__ACTION ITEM__:
Starting at the first line of the entries below, please return exactly each line up to and including the one with "brown plate E4:E6"; pictures stay out.

Spatial reasoning data
######

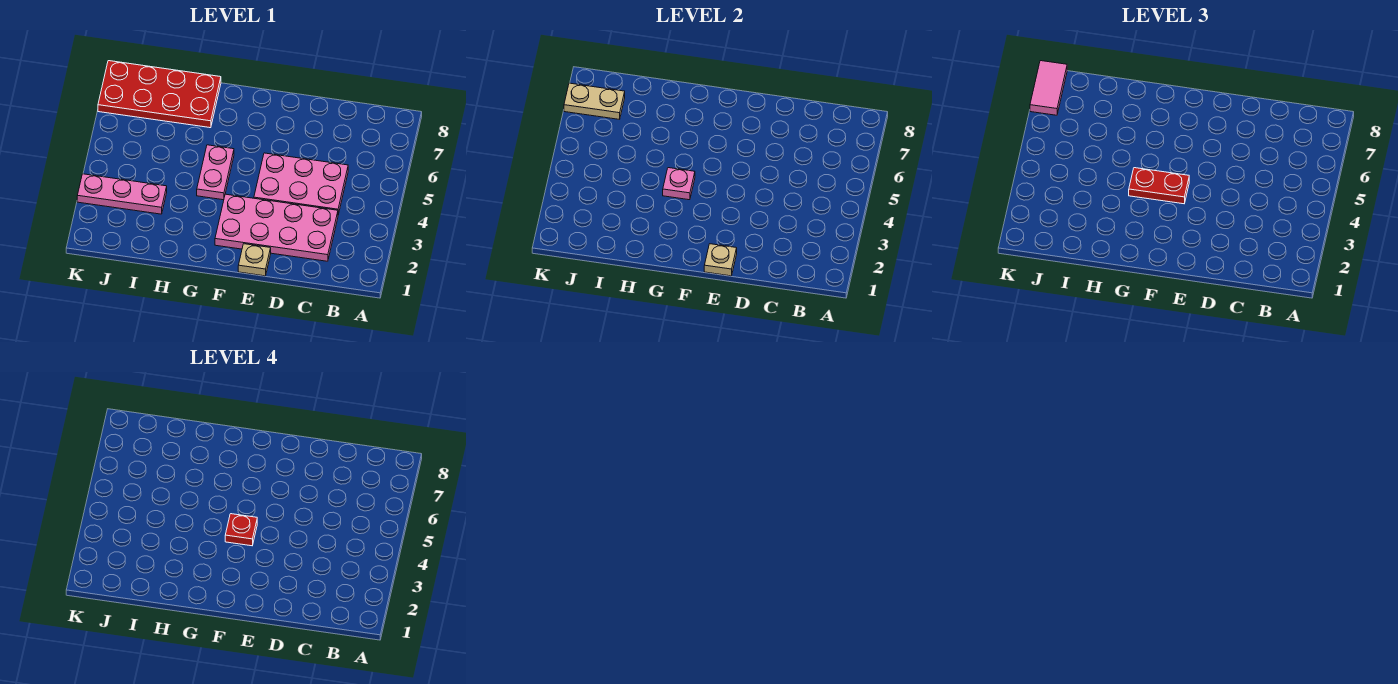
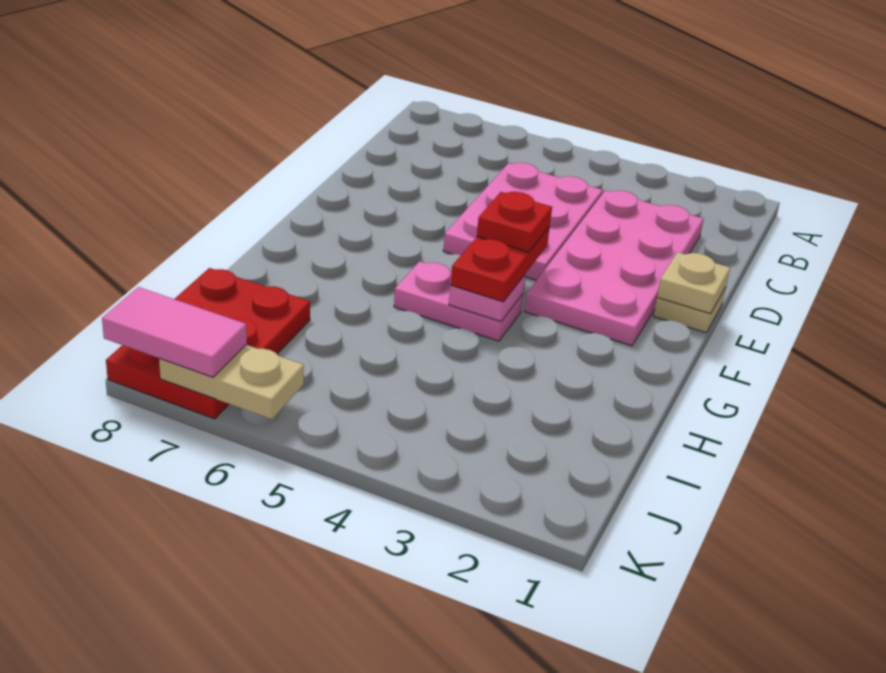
red plate H7:K8 level 1 -> red plate I7:K8 level 1
pink plate I3:K3 level 1 -> none
tan plate J7:K7 level 2 -> tan plate K6:K7 level 2

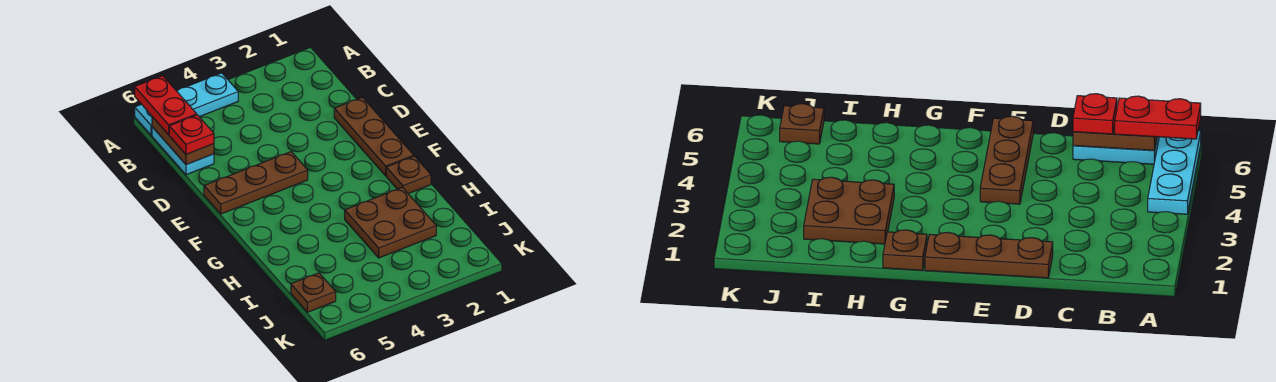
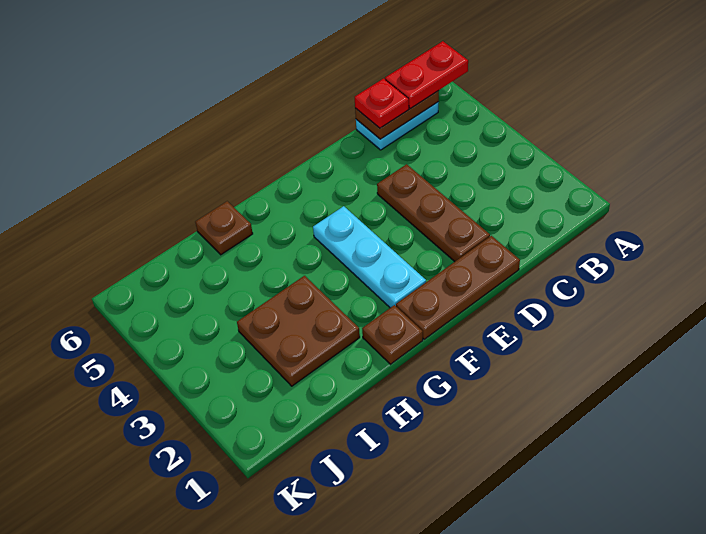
cyan plate A4:A6 level 1 -> cyan plate F2:F4 level 1
brown plate E4:E6 level 1 -> brown plate D2:D4 level 1
brown plate J6 level 1 -> brown plate H6 level 1

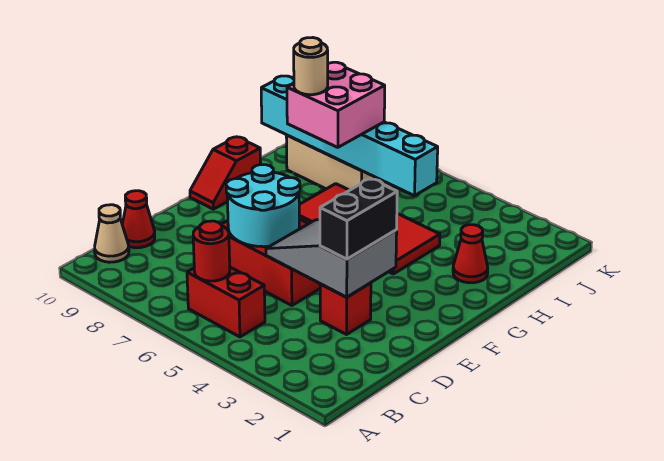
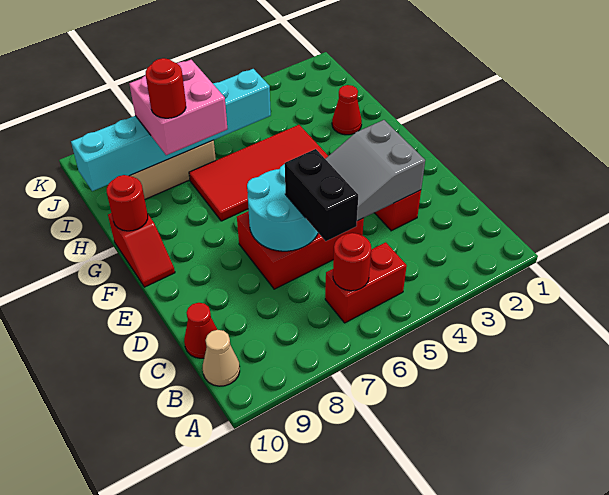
black brick D3:E3 level 3 -> black brick C6:D6 level 3
none -> red round brick G10 level 2
tan round brick H8 level 4 -> red round brick H8 level 4

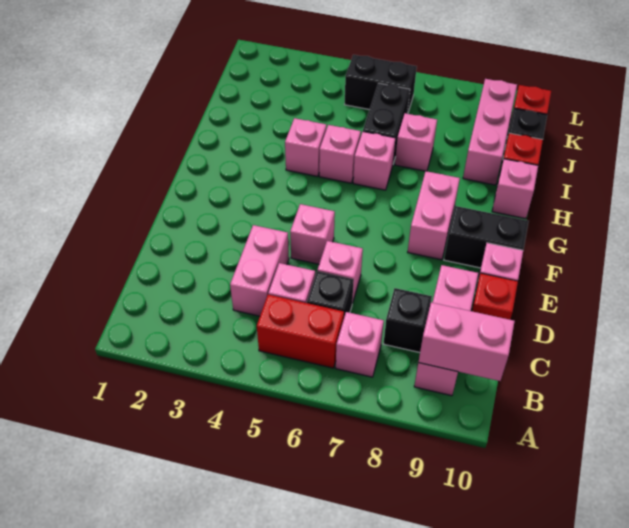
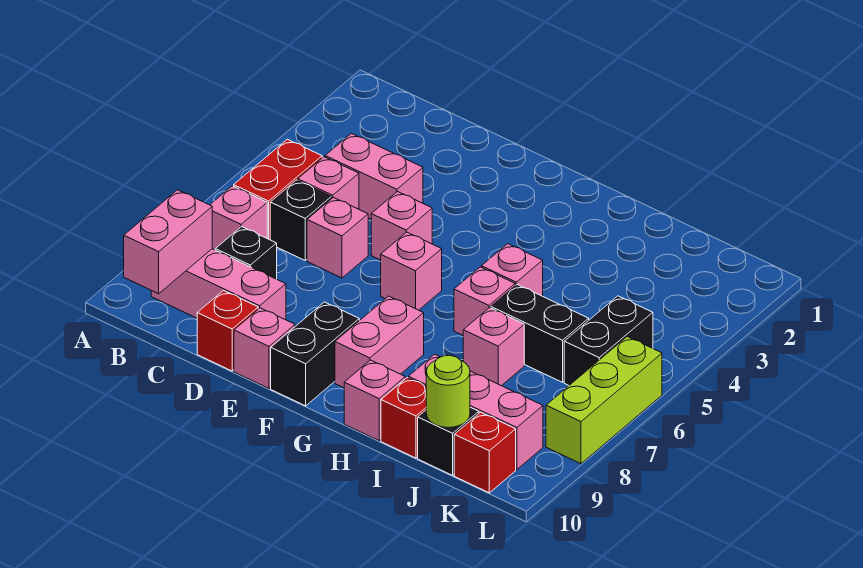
pink brick F8:G8 level 1 -> pink brick G8:G9 level 1
pink brick H4 level 1 -> pink brick F6 level 1
none -> lime round brick J10 level 2
none -> lime brick L6:L8 level 1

######

__RESPONSE TO THIS TASK__:
red plate H7:K8 level 1 -> red plate I7:K8 level 1
pink plate I3:K3 level 1 -> none
tan plate J7:K7 level 2 -> tan plate K6:K7 level 2

cyan plate A4:A6 level 1 -> cyan plate F2:F4 level 1
brown plate E4:E6 level 1 -> brown plate D2:D4 level 1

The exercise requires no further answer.